─── Records to use ───
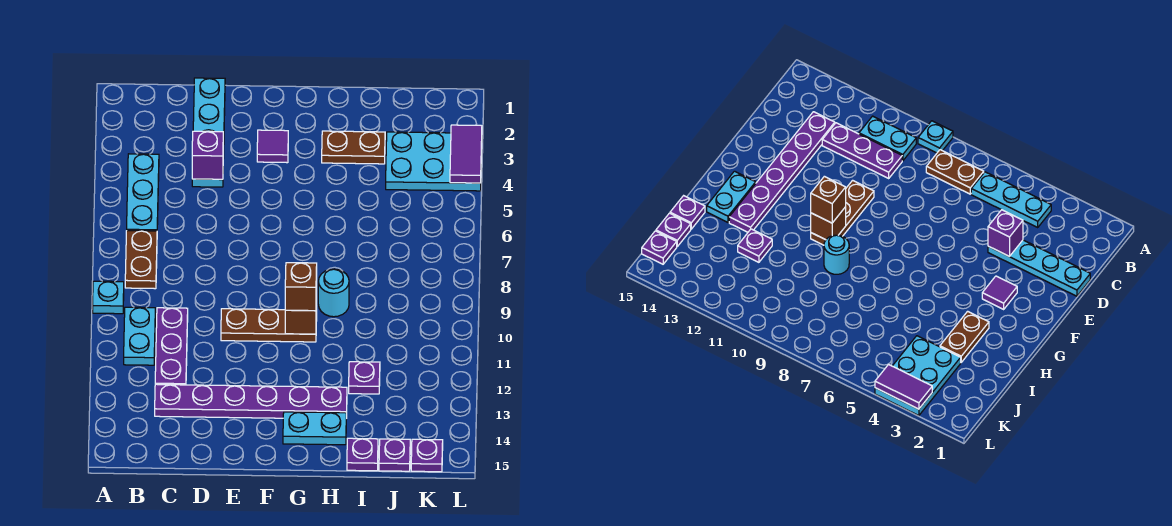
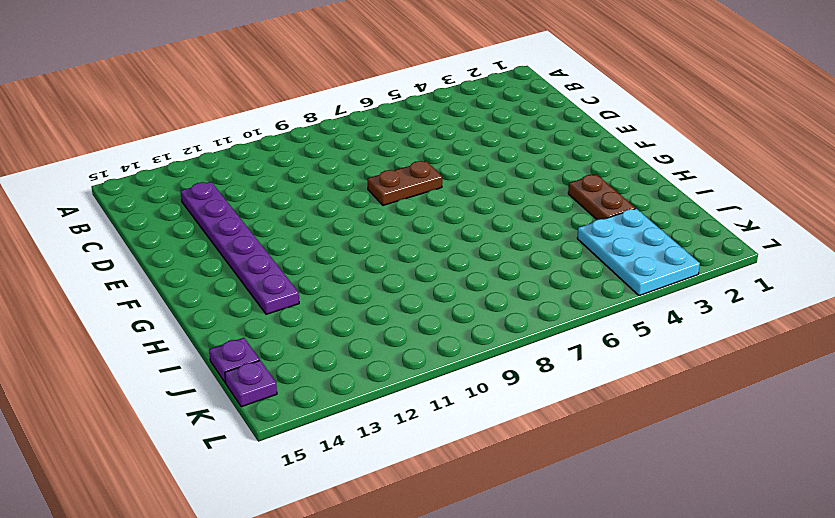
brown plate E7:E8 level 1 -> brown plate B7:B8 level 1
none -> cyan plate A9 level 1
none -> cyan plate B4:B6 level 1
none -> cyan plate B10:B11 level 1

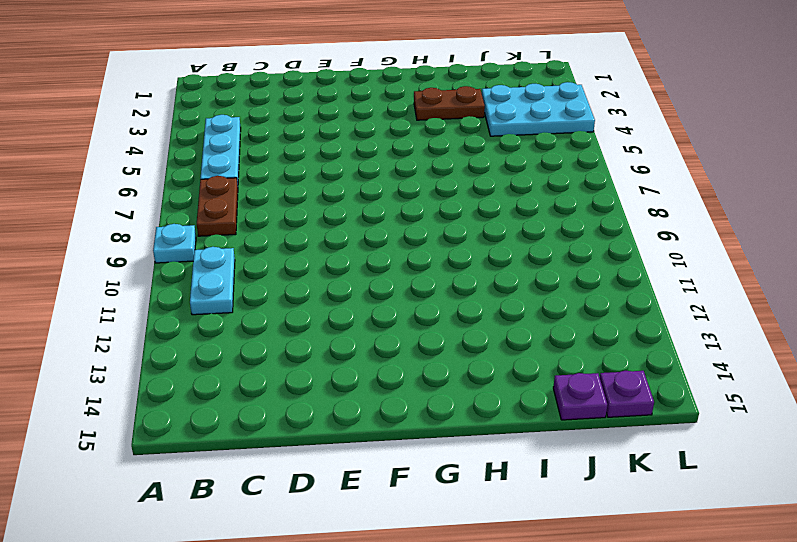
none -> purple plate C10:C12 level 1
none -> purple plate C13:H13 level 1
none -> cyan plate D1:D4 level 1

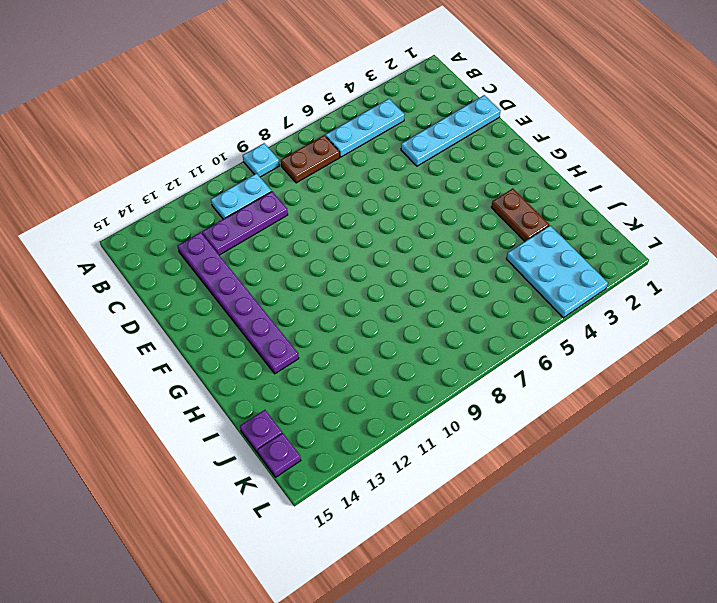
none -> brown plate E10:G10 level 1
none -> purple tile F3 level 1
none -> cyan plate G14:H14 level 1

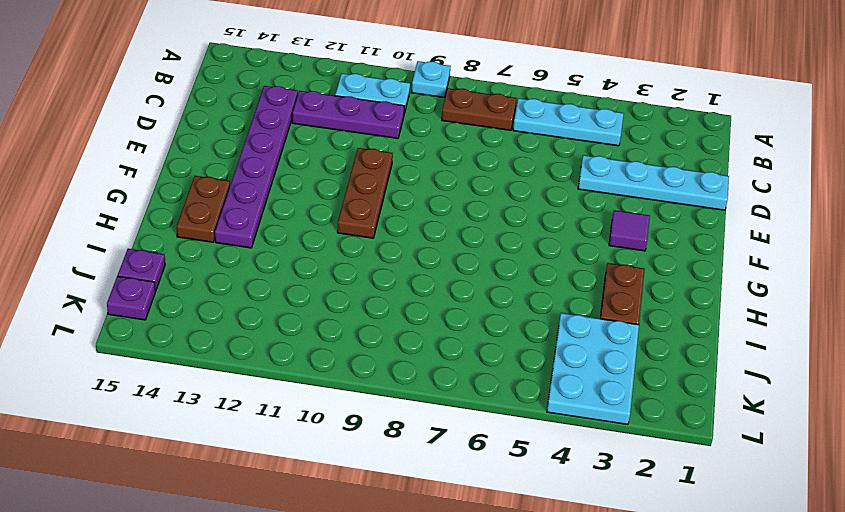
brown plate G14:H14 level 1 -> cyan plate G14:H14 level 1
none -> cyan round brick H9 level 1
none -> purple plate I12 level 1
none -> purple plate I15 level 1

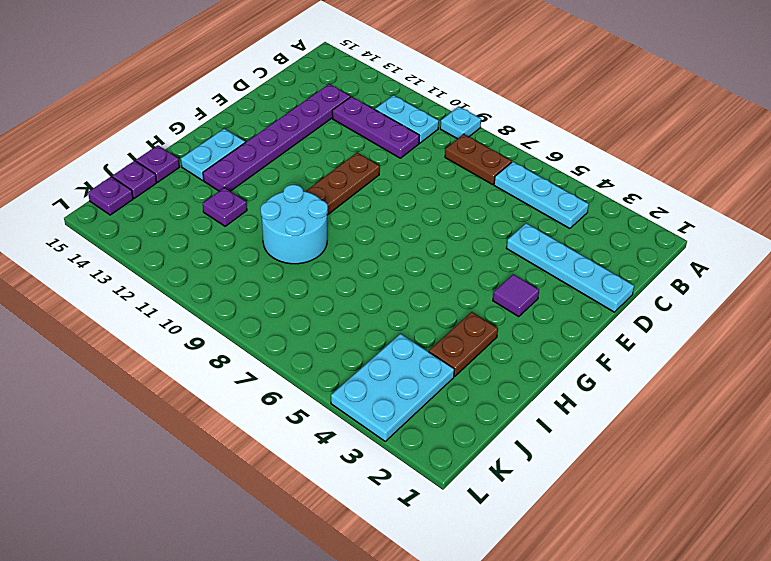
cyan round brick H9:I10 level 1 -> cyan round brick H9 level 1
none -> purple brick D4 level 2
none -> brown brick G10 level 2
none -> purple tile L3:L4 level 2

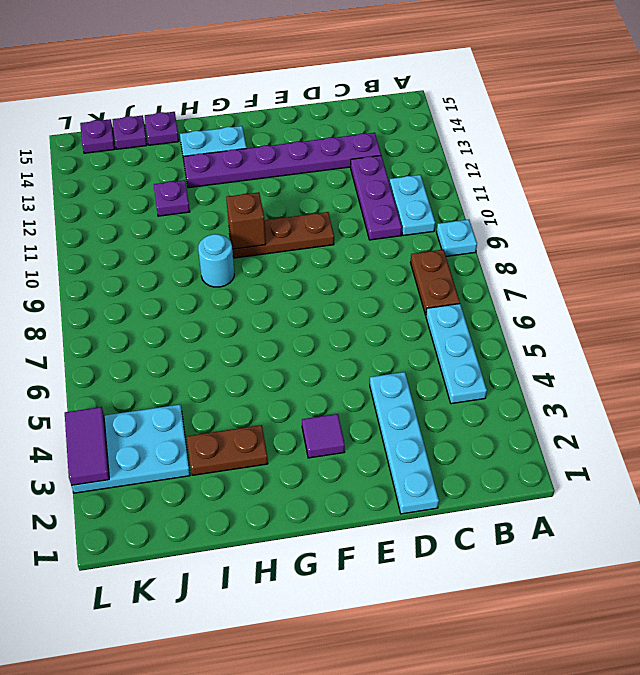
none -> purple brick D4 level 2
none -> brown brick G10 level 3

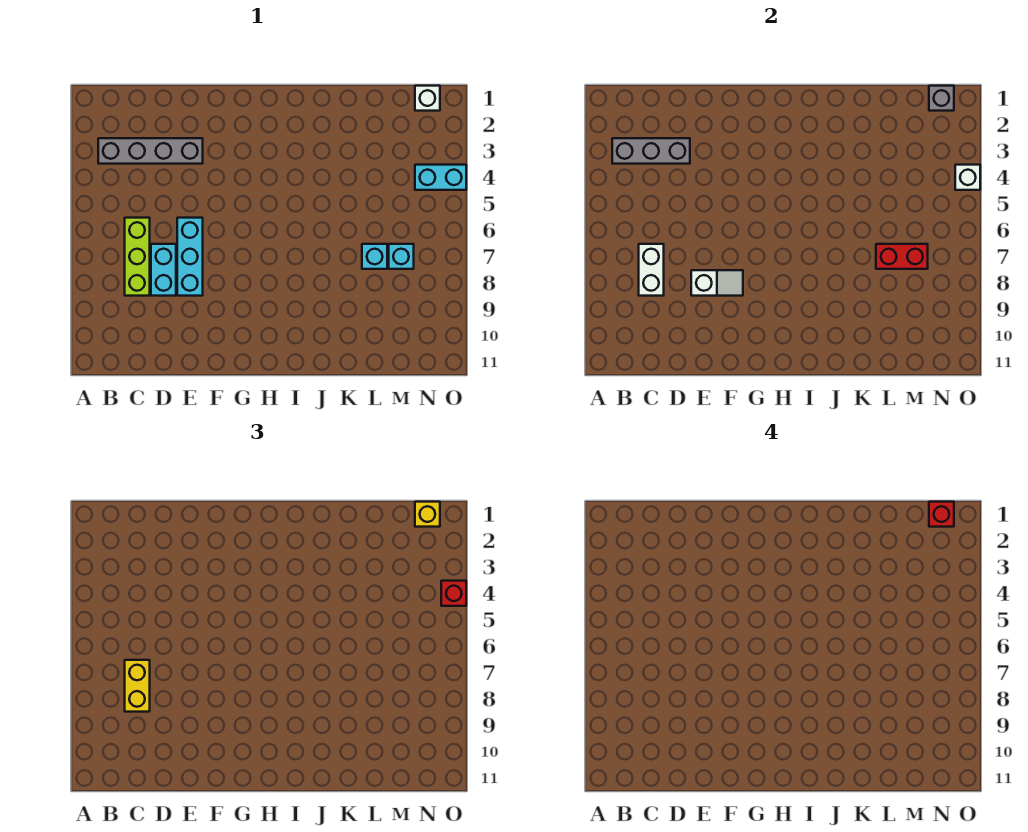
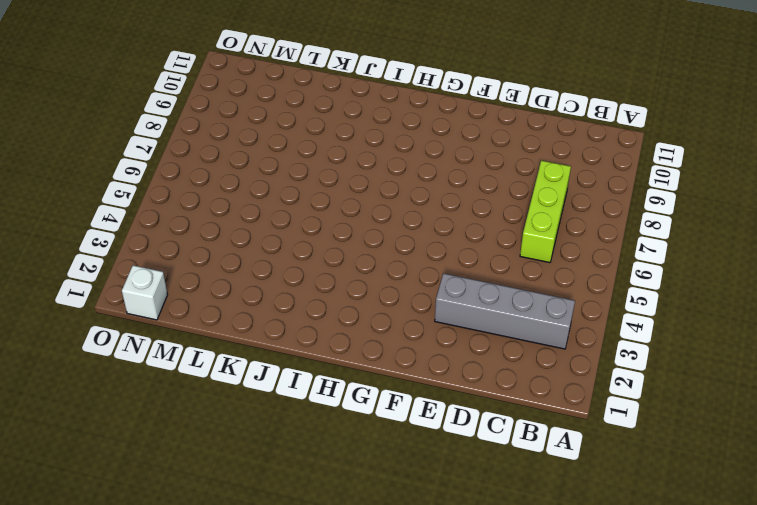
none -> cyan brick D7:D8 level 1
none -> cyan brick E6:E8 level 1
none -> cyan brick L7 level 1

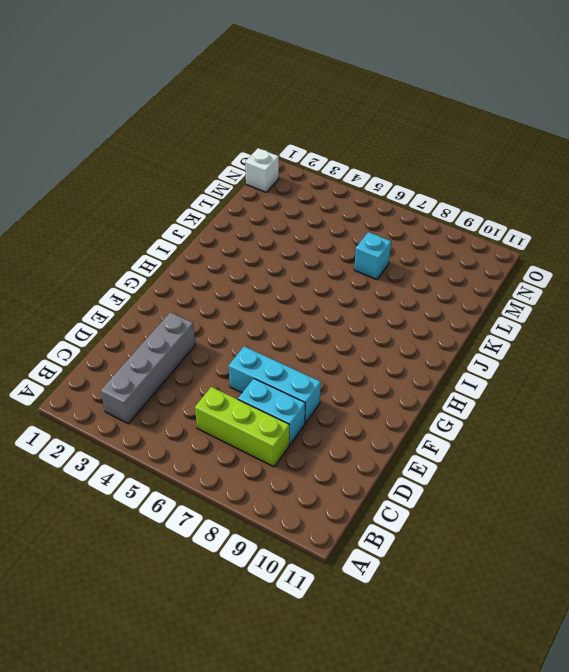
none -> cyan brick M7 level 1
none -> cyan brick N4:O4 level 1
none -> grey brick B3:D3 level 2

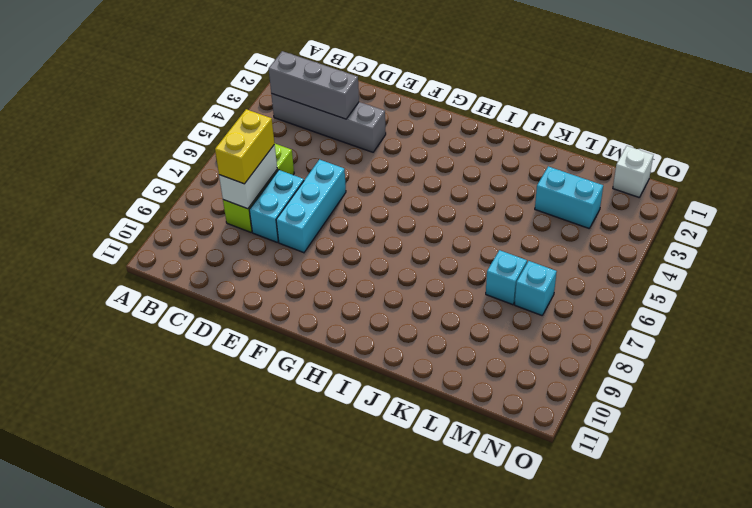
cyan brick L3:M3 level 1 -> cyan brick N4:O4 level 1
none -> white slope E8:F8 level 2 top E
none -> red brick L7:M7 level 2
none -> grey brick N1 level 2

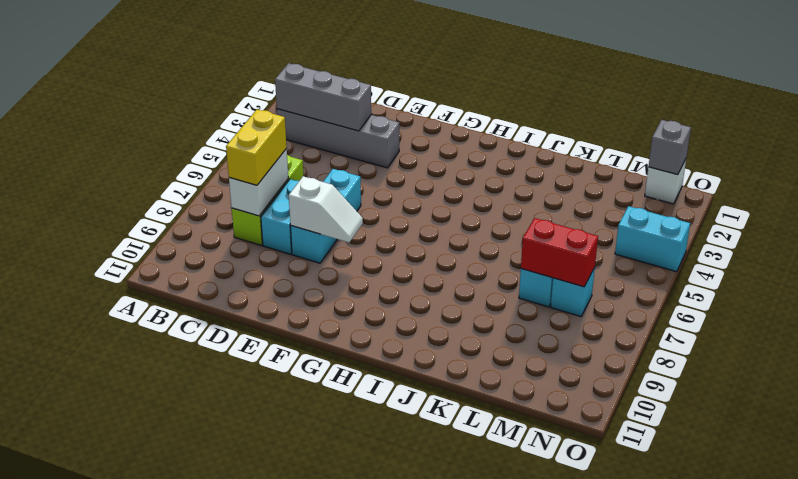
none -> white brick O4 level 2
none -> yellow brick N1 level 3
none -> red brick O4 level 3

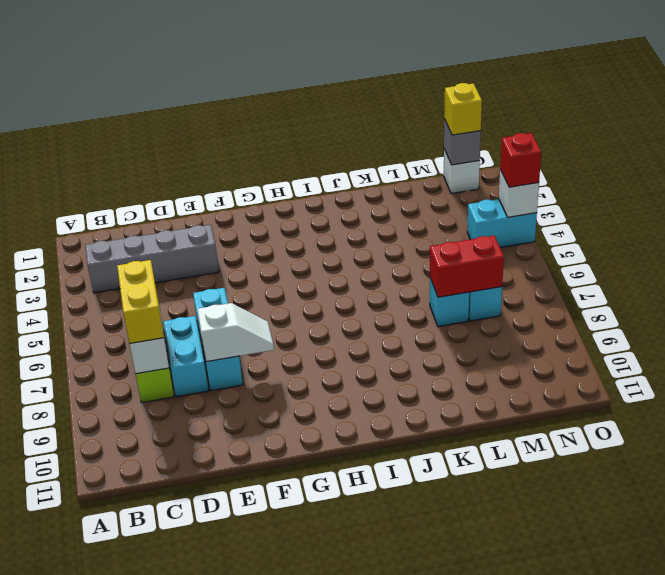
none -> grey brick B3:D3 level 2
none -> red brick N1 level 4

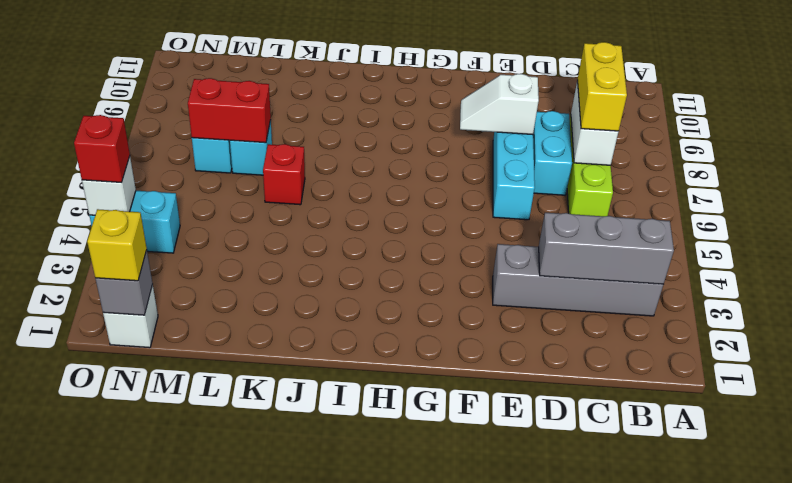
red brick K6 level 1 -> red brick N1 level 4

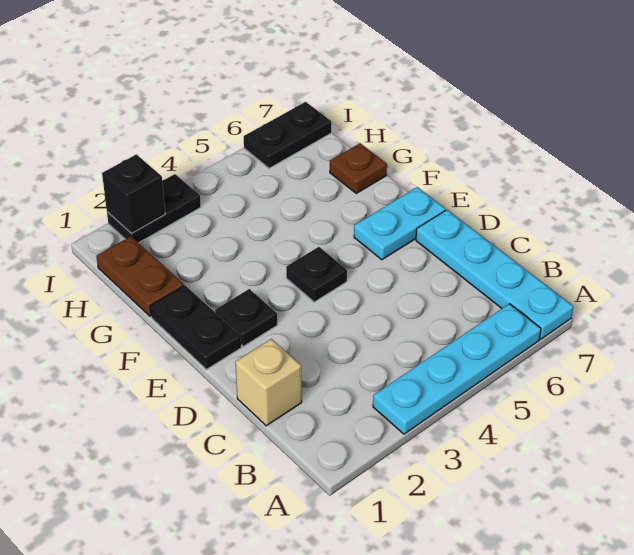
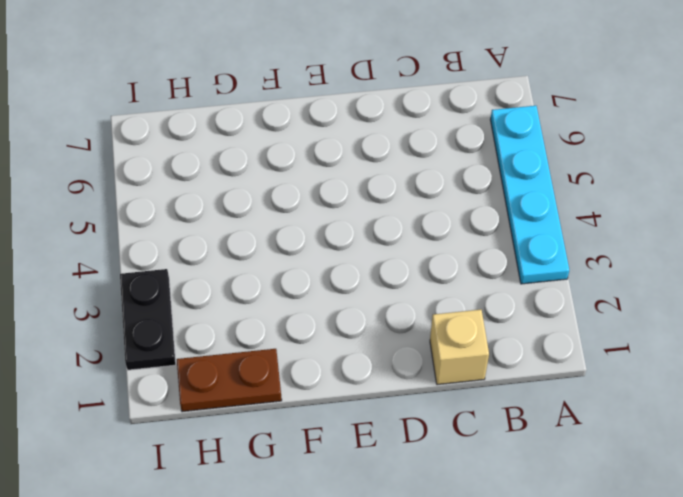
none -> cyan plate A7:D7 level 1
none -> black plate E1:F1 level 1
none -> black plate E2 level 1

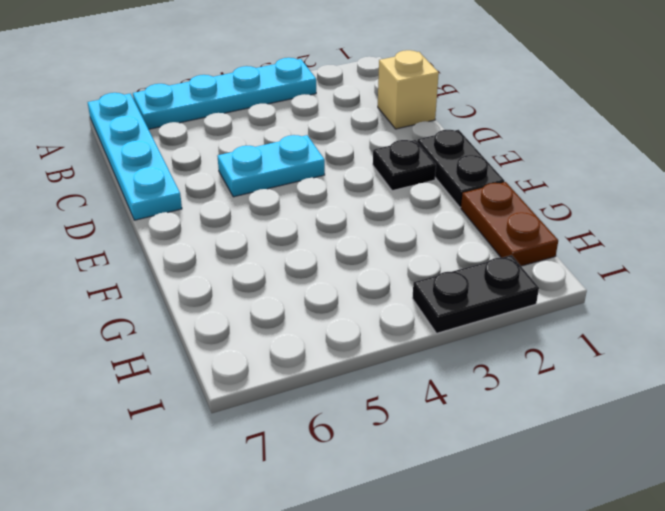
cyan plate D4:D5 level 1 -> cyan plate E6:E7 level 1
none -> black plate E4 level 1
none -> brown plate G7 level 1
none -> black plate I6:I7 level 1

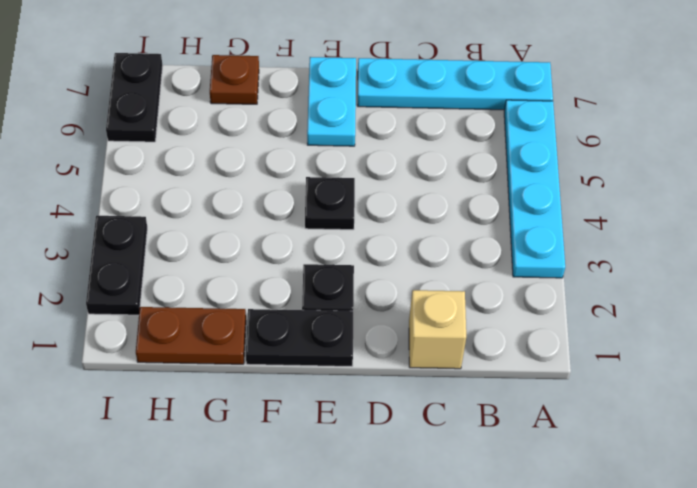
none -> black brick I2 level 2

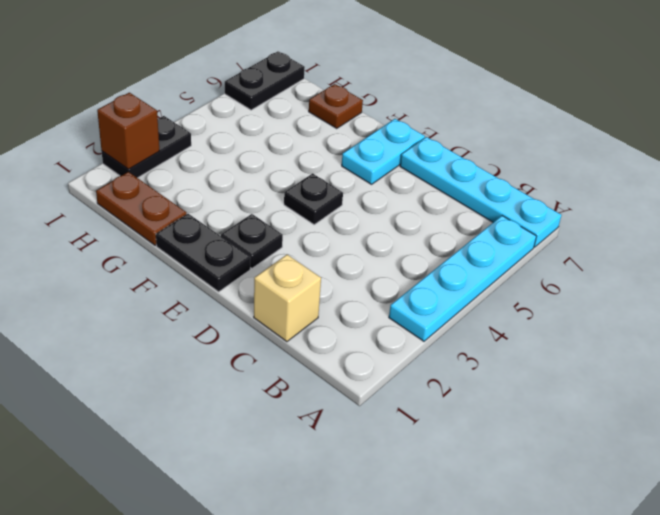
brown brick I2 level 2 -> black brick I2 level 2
───
▶ [Exercise directions]: Among the lines above, the one with "none -> cyan brick E6:E8 level 1" opens the part to repeat and the one with "none -> brown plate G7 level 1" closes it; repeat only that part exactly, with no pictures.

▶ [Answer area]:
none -> cyan brick E6:E8 level 1
none -> cyan brick L7 level 1

none -> cyan brick M7 level 1
none -> cyan brick N4:O4 level 1
none -> grey brick B3:D3 level 2

cyan brick L3:M3 level 1 -> cyan brick N4:O4 level 1
none -> white slope E8:F8 level 2 top E
none -> red brick L7:M7 level 2
none -> grey brick N1 level 2

none -> white brick O4 level 2
none -> yellow brick N1 level 3
none -> red brick O4 level 3

none -> grey brick B3:D3 level 2
none -> red brick N1 level 4

red brick K6 level 1 -> red brick N1 level 4

none -> cyan plate A7:D7 level 1
none -> black plate E1:F1 level 1
none -> black plate E2 level 1

cyan plate D4:D5 level 1 -> cyan plate E6:E7 level 1
none -> black plate E4 level 1
none -> brown plate G7 level 1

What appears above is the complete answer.